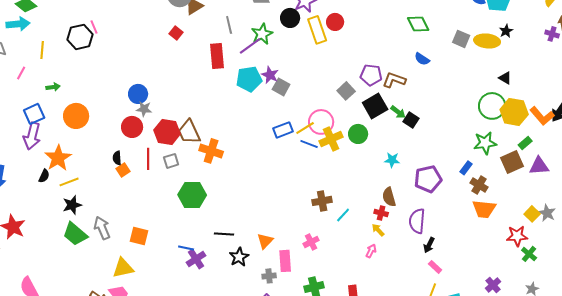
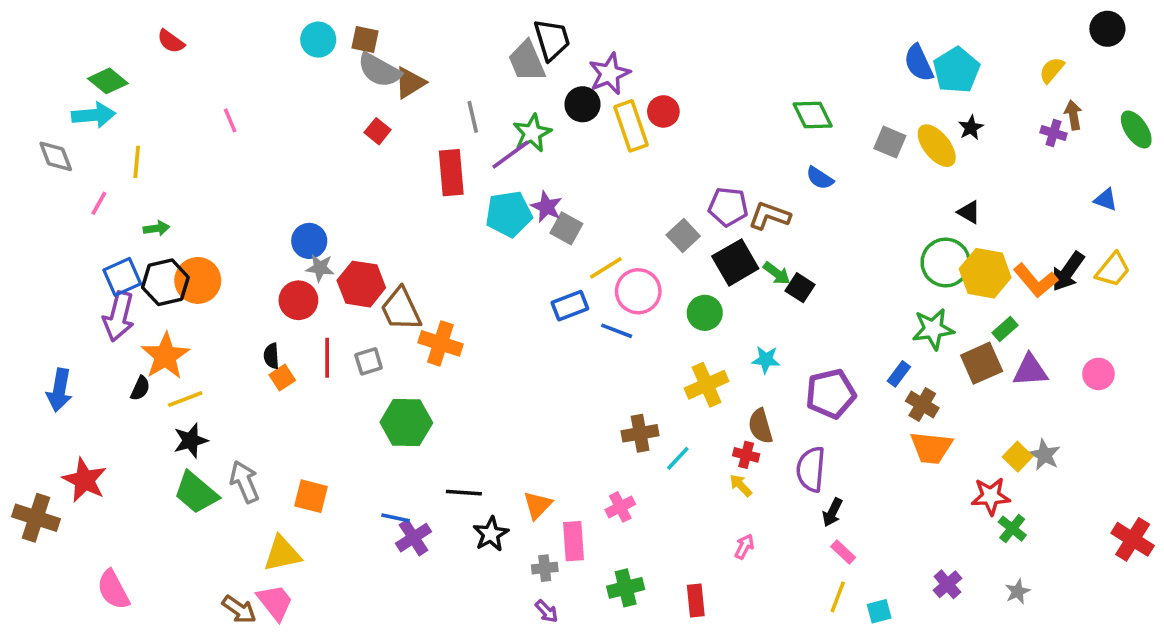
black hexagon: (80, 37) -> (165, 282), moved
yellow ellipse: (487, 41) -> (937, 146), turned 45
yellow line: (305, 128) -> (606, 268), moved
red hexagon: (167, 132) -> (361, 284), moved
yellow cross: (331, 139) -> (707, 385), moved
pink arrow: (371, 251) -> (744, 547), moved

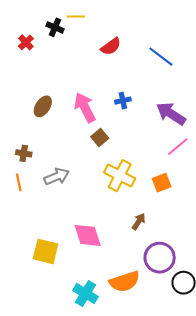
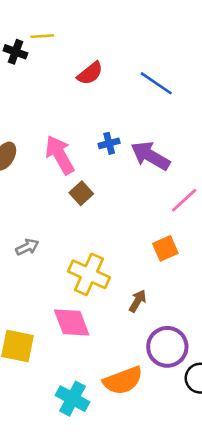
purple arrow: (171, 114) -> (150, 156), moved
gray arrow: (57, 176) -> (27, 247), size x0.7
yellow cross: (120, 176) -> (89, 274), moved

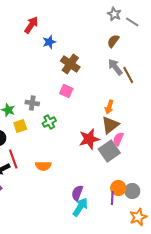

+ + + +

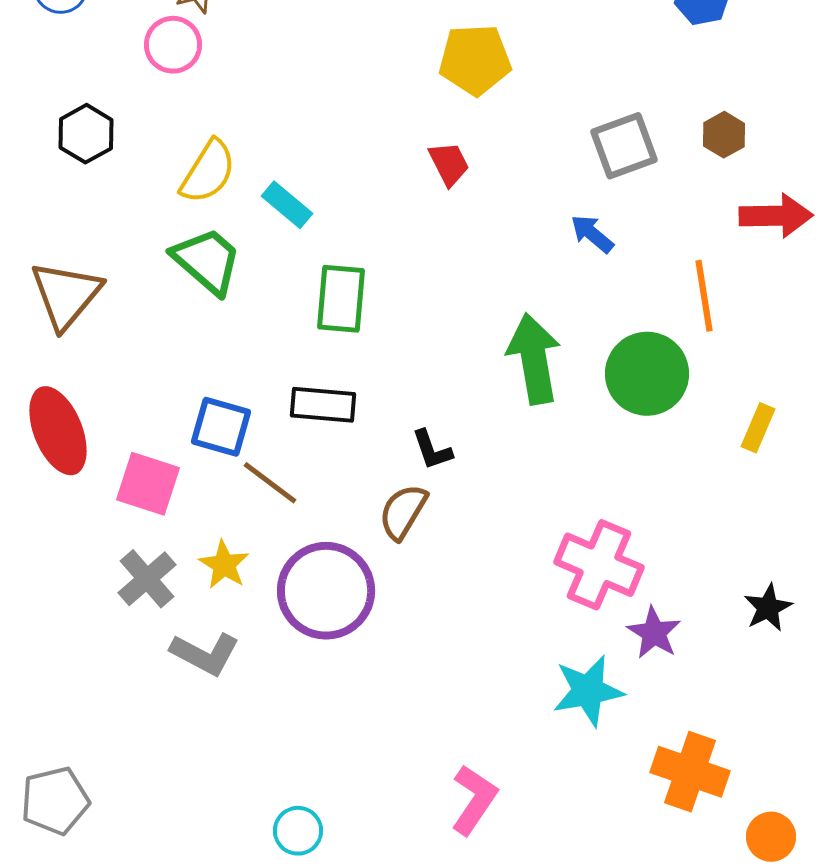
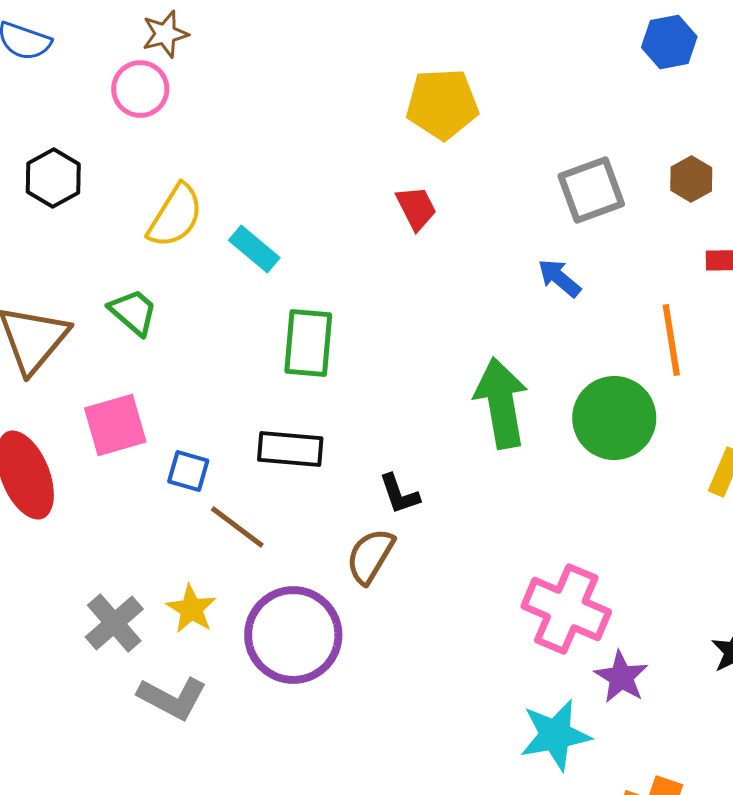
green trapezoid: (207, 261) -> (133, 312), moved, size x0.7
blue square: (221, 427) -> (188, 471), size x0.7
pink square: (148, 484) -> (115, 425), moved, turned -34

+ + + +

### Brief
Could you filter the material above and copy each line that holds the word "turned"?

### Task output
yellow ellipse: (487, 41) -> (937, 146), turned 45
pink square: (148, 484) -> (115, 425), moved, turned -34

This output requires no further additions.